_TASK REQUIREMENTS_
Return the whole listing, keeping every character the same.

***** DATASET RECORDS *****

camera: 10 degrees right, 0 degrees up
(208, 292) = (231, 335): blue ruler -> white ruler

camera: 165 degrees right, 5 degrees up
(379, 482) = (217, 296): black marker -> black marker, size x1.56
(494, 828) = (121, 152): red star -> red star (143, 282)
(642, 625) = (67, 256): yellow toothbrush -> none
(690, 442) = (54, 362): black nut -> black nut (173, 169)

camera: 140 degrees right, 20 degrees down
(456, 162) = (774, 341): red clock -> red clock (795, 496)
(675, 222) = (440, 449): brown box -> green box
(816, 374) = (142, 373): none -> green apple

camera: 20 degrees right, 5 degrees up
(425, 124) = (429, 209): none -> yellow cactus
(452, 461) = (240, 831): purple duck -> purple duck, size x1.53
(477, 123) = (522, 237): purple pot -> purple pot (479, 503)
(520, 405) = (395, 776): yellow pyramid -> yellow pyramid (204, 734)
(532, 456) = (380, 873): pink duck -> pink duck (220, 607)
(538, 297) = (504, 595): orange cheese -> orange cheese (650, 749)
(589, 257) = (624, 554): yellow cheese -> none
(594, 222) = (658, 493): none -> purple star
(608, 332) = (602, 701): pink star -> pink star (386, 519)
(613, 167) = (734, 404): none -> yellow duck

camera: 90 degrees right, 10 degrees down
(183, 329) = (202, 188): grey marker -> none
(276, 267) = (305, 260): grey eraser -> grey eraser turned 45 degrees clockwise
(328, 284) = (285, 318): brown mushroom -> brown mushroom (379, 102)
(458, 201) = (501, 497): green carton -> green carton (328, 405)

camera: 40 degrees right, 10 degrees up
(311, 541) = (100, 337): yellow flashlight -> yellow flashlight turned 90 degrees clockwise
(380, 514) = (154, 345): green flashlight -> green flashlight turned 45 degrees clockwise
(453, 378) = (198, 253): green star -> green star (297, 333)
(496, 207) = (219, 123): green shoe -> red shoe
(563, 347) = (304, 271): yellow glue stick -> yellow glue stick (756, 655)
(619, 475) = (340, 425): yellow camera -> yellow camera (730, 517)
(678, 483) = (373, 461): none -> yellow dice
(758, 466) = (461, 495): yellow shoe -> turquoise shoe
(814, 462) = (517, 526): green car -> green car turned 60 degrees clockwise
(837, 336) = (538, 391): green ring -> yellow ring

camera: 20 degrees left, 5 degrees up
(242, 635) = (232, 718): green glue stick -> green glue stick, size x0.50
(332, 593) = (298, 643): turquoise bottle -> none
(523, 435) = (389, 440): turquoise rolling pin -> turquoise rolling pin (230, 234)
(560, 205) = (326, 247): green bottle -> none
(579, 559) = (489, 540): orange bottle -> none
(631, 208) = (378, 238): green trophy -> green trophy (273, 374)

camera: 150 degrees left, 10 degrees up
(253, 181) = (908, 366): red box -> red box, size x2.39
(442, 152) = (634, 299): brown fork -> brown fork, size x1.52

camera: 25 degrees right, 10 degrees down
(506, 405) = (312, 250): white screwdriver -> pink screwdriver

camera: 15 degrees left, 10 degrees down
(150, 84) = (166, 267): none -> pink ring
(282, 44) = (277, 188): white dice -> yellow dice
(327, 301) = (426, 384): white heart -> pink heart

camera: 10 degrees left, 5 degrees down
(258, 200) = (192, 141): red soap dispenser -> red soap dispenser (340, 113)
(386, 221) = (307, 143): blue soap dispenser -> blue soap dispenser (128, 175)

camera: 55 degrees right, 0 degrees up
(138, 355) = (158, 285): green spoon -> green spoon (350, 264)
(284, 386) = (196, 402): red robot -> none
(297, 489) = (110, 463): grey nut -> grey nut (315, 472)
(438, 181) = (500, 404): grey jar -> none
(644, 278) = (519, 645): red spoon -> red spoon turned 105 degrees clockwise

*****

_RESPONSE FOR THIS EXERCISE_
camera: 10 degrees right, 0 degrees up
(208, 292) = (231, 335): blue ruler -> white ruler

camera: 165 degrees right, 5 degrees up
(379, 482) = (217, 296): black marker -> black marker, size x1.56
(494, 828) = (121, 152): red star -> red star (143, 282)
(642, 625) = (67, 256): yellow toothbrush -> none
(690, 442) = (54, 362): black nut -> black nut (173, 169)

camera: 140 degrees right, 20 degrees down
(456, 162) = (774, 341): red clock -> red clock (795, 496)
(675, 222) = (440, 449): brown box -> green box
(816, 374) = (142, 373): none -> green apple

camera: 20 degrees right, 5 degrees up
(425, 124) = (429, 209): none -> yellow cactus
(452, 461) = (240, 831): purple duck -> purple duck, size x1.53
(477, 123) = (522, 237): purple pot -> purple pot (479, 503)
(520, 405) = (395, 776): yellow pyramid -> yellow pyramid (204, 734)
(532, 456) = (380, 873): pink duck -> pink duck (220, 607)
(538, 297) = (504, 595): orange cheese -> orange cheese (650, 749)
(589, 257) = (624, 554): yellow cheese -> none
(594, 222) = (658, 493): none -> purple star
(608, 332) = (602, 701): pink star -> pink star (386, 519)
(613, 167) = (734, 404): none -> yellow duck

camera: 90 degrees right, 10 degrees down
(183, 329) = (202, 188): grey marker -> none
(276, 267) = (305, 260): grey eraser -> grey eraser turned 45 degrees clockwise
(328, 284) = (285, 318): brown mushroom -> brown mushroom (379, 102)
(458, 201) = (501, 497): green carton -> green carton (328, 405)

camera: 40 degrees right, 10 degrees up
(311, 541) = (100, 337): yellow flashlight -> yellow flashlight turned 90 degrees clockwise
(380, 514) = (154, 345): green flashlight -> green flashlight turned 45 degrees clockwise
(453, 378) = (198, 253): green star -> green star (297, 333)
(496, 207) = (219, 123): green shoe -> red shoe
(563, 347) = (304, 271): yellow glue stick -> yellow glue stick (756, 655)
(619, 475) = (340, 425): yellow camera -> yellow camera (730, 517)
(678, 483) = (373, 461): none -> yellow dice
(758, 466) = (461, 495): yellow shoe -> turquoise shoe
(814, 462) = (517, 526): green car -> green car turned 60 degrees clockwise
(837, 336) = (538, 391): green ring -> yellow ring

camera: 20 degrees left, 5 degrees up
(242, 635) = (232, 718): green glue stick -> green glue stick, size x0.50
(332, 593) = (298, 643): turquoise bottle -> none
(523, 435) = (389, 440): turquoise rolling pin -> turquoise rolling pin (230, 234)
(560, 205) = (326, 247): green bottle -> none
(579, 559) = (489, 540): orange bottle -> none
(631, 208) = (378, 238): green trophy -> green trophy (273, 374)

camera: 150 degrees left, 10 degrees up
(253, 181) = (908, 366): red box -> red box, size x2.39
(442, 152) = (634, 299): brown fork -> brown fork, size x1.52

camera: 25 degrees right, 10 degrees down
(506, 405) = (312, 250): white screwdriver -> pink screwdriver

camera: 15 degrees left, 10 degrees down
(150, 84) = (166, 267): none -> pink ring
(282, 44) = (277, 188): white dice -> yellow dice
(327, 301) = (426, 384): white heart -> pink heart

camera: 10 degrees left, 5 degrees down
(258, 200) = (192, 141): red soap dispenser -> red soap dispenser (340, 113)
(386, 221) = (307, 143): blue soap dispenser -> blue soap dispenser (128, 175)

camera: 55 degrees right, 0 degrees up
(138, 355) = (158, 285): green spoon -> green spoon (350, 264)
(284, 386) = (196, 402): red robot -> none
(297, 489) = (110, 463): grey nut -> grey nut (315, 472)
(438, 181) = (500, 404): grey jar -> none
(644, 278) = (519, 645): red spoon -> red spoon turned 105 degrees clockwise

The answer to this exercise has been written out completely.